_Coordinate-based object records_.
□ □ □ □

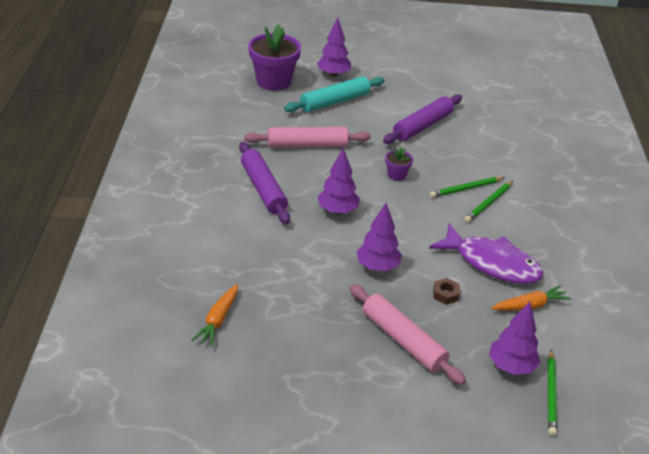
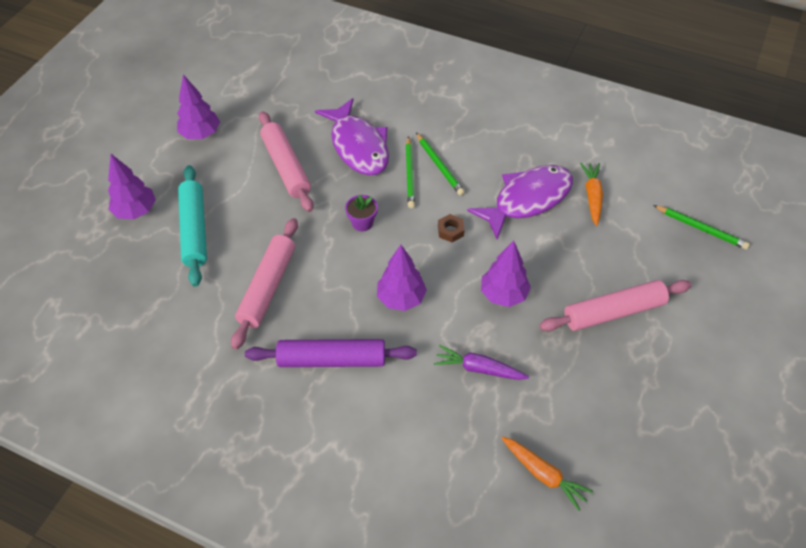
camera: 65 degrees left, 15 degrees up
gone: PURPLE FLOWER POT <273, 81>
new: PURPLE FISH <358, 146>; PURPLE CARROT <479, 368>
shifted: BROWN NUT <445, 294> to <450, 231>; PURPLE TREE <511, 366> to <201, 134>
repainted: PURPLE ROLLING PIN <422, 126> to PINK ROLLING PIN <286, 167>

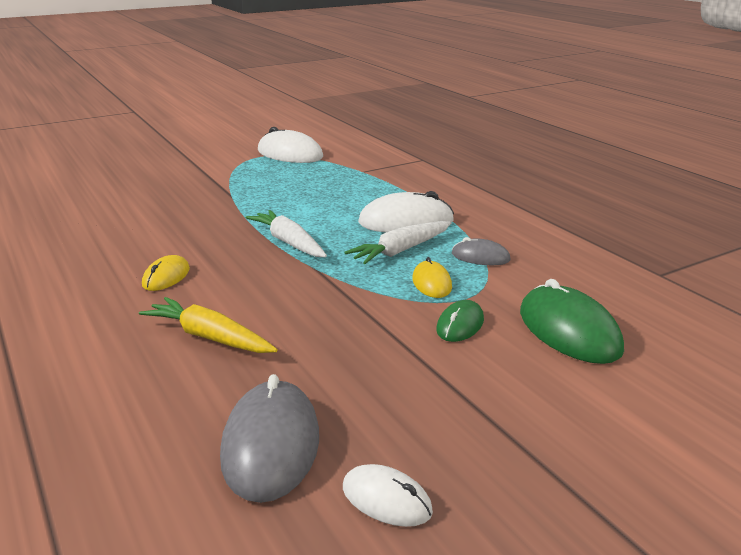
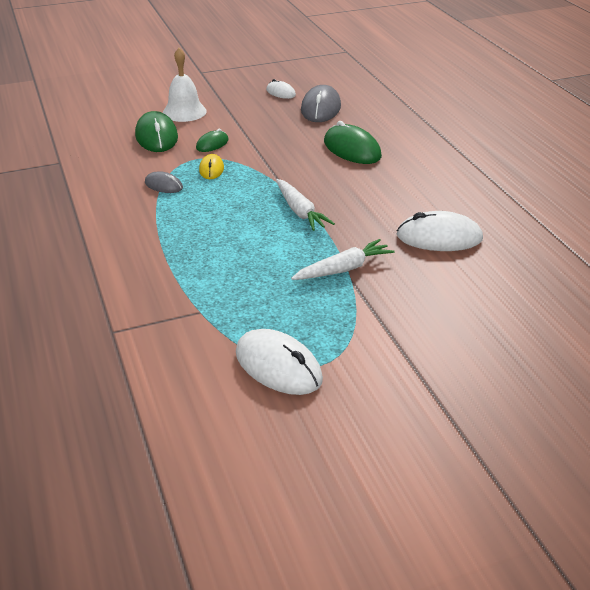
camera: 170 degrees left, 10 degrees up
gone: YELLOW MOUSE <166, 277>
new: WHITE BELL <184, 112>
shifted: WHITE CARROT <401, 251> to <343, 269>; WHITE MOUSE <406, 222> to <439, 237>
swapped: YELLOW CARROT <209, 337> to GREEN MOUSE <352, 149>

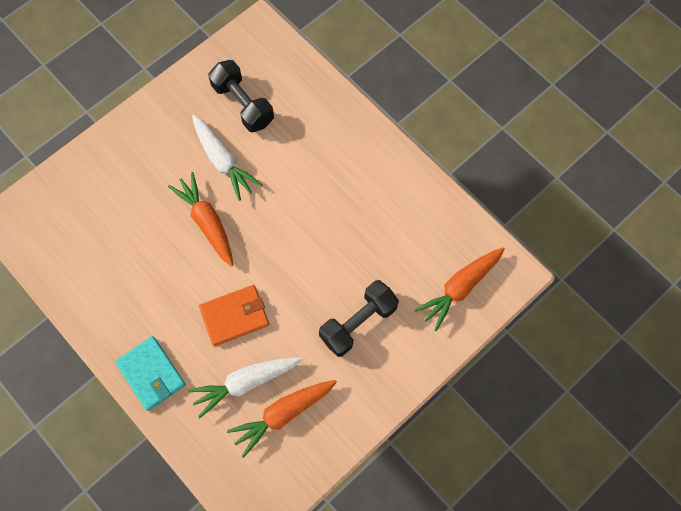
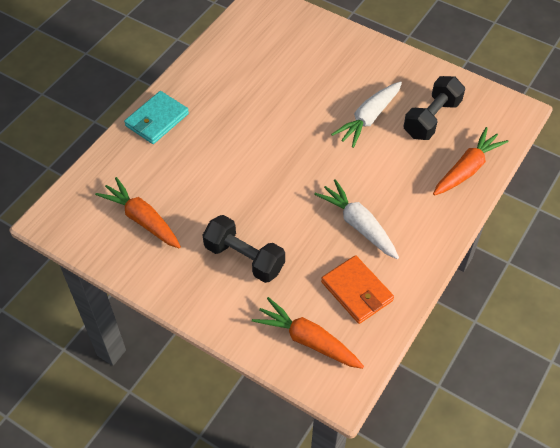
camera: 75 degrees right, 15 degrees down
shifted: ORANGE CARROT <207, 222> to <467, 169>; WHITE CARROT <246, 382> to <358, 225>; ORANGE WALLET <234, 316> to <356, 291>

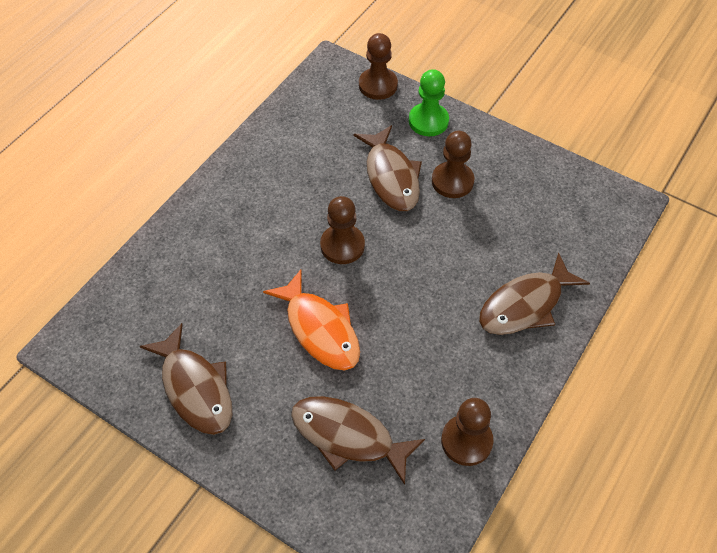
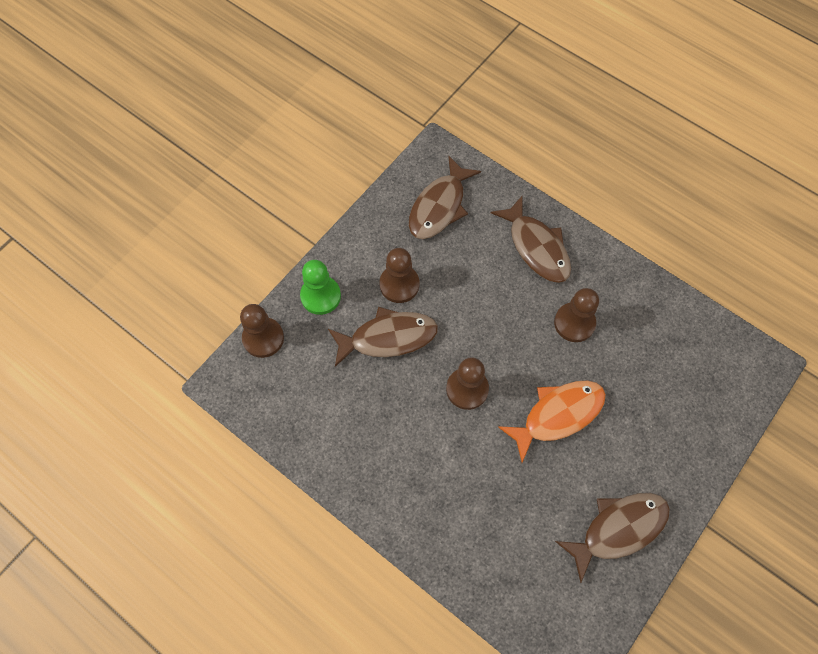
camera: 85 degrees left, 10 degrees up
shifted: BROWN FISH <348, 436> to <439, 206>; BROWN PAWN <466, 441> to <574, 323>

□ □ □ □

_Problem_.
Could you copy the data above exactly, leaving the pictures out?

_Completed exercise_.
camera: 65 degrees left, 15 degrees up
gone: PURPLE FLOWER POT <273, 81>
new: PURPLE FISH <358, 146>; PURPLE CARROT <479, 368>
shifted: BROWN NUT <445, 294> to <450, 231>; PURPLE TREE <511, 366> to <201, 134>
repainted: PURPLE ROLLING PIN <422, 126> to PINK ROLLING PIN <286, 167>

camera: 170 degrees left, 10 degrees up
gone: YELLOW MOUSE <166, 277>
new: WHITE BELL <184, 112>
shifted: WHITE CARROT <401, 251> to <343, 269>; WHITE MOUSE <406, 222> to <439, 237>
swapped: YELLOW CARROT <209, 337> to GREEN MOUSE <352, 149>

camera: 75 degrees right, 15 degrees down
shifted: ORANGE CARROT <207, 222> to <467, 169>; WHITE CARROT <246, 382> to <358, 225>; ORANGE WALLET <234, 316> to <356, 291>

camera: 85 degrees left, 10 degrees up
shifted: BROWN FISH <348, 436> to <439, 206>; BROWN PAWN <466, 441> to <574, 323>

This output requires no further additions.